THE PROBLEM:
Please locate every line in the records that contains the string "instrumentName" and copy each one out in full. Case counts.

WORKING DATA:
++++++++

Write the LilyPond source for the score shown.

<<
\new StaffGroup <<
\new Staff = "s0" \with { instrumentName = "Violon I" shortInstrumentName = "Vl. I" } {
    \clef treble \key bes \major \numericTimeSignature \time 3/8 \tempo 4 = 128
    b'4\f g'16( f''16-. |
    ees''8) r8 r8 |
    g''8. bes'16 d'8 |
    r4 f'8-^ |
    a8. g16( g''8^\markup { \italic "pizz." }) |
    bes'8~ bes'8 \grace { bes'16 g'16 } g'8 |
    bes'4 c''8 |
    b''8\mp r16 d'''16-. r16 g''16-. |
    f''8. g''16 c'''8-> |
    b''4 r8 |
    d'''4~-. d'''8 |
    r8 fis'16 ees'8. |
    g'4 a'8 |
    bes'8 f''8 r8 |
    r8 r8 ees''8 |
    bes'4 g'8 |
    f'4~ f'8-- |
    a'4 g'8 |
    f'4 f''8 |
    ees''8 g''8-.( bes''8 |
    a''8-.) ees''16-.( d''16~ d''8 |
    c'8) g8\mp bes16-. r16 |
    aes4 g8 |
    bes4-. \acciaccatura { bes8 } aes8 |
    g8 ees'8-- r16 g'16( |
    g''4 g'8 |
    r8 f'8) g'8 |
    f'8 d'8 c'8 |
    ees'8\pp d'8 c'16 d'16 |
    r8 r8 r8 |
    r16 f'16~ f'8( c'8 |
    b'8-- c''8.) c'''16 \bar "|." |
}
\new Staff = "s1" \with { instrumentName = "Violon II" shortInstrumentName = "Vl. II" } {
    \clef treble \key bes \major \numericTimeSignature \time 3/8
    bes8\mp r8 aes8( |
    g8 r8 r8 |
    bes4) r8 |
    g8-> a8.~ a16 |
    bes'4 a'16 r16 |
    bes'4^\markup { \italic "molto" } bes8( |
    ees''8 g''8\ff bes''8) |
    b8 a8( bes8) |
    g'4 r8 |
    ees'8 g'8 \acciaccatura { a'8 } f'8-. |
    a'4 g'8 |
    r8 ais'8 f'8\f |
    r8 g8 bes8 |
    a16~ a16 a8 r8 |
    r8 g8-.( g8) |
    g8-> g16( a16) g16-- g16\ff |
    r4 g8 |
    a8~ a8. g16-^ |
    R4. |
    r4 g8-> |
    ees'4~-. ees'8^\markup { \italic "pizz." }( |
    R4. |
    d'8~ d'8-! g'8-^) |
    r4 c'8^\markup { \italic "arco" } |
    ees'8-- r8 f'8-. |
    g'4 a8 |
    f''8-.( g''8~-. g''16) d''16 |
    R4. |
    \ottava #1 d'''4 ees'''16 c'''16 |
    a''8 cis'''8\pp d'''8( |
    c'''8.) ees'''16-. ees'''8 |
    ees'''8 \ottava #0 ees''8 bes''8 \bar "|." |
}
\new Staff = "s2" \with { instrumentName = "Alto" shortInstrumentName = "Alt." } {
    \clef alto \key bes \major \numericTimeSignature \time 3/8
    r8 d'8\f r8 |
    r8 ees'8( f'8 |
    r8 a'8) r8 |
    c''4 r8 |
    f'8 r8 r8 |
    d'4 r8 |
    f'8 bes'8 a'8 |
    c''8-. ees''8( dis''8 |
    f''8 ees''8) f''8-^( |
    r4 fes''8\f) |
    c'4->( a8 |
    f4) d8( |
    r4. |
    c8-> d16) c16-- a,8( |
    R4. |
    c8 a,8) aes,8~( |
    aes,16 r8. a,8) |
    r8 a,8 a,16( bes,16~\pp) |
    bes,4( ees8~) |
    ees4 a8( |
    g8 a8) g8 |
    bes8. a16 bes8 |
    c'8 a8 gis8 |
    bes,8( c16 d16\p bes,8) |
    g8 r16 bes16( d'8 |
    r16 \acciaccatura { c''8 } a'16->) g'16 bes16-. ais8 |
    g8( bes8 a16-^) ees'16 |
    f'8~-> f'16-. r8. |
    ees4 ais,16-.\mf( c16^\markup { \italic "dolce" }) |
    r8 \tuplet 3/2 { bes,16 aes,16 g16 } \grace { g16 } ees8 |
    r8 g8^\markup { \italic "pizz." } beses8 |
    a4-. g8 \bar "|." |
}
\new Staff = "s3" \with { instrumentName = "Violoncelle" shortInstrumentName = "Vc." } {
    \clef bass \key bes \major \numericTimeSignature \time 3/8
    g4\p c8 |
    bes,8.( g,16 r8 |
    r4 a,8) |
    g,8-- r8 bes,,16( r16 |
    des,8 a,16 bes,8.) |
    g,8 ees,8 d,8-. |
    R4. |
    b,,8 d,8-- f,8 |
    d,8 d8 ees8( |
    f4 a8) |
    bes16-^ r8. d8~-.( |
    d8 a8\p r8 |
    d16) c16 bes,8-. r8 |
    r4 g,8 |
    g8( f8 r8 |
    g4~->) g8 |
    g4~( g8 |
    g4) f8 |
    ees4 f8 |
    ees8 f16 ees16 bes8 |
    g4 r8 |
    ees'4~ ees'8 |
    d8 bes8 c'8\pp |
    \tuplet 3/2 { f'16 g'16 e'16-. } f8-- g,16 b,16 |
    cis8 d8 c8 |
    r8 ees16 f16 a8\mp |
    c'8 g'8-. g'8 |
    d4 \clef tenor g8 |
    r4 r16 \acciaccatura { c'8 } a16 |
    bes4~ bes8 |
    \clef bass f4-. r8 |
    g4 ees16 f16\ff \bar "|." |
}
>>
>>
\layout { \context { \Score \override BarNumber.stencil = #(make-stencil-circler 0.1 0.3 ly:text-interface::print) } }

++++++++

FINAL RESULT:
\new Staff = "s0" \with { instrumentName = "Violon I" shortInstrumentName = "Vl. I" } {
\new Staff = "s1" \with { instrumentName = "Violon II" shortInstrumentName = "Vl. II" } {
\new Staff = "s2" \with { instrumentName = "Alto" shortInstrumentName = "Alt." } {
\new Staff = "s3" \with { instrumentName = "Violoncelle" shortInstrumentName = "Vc." } {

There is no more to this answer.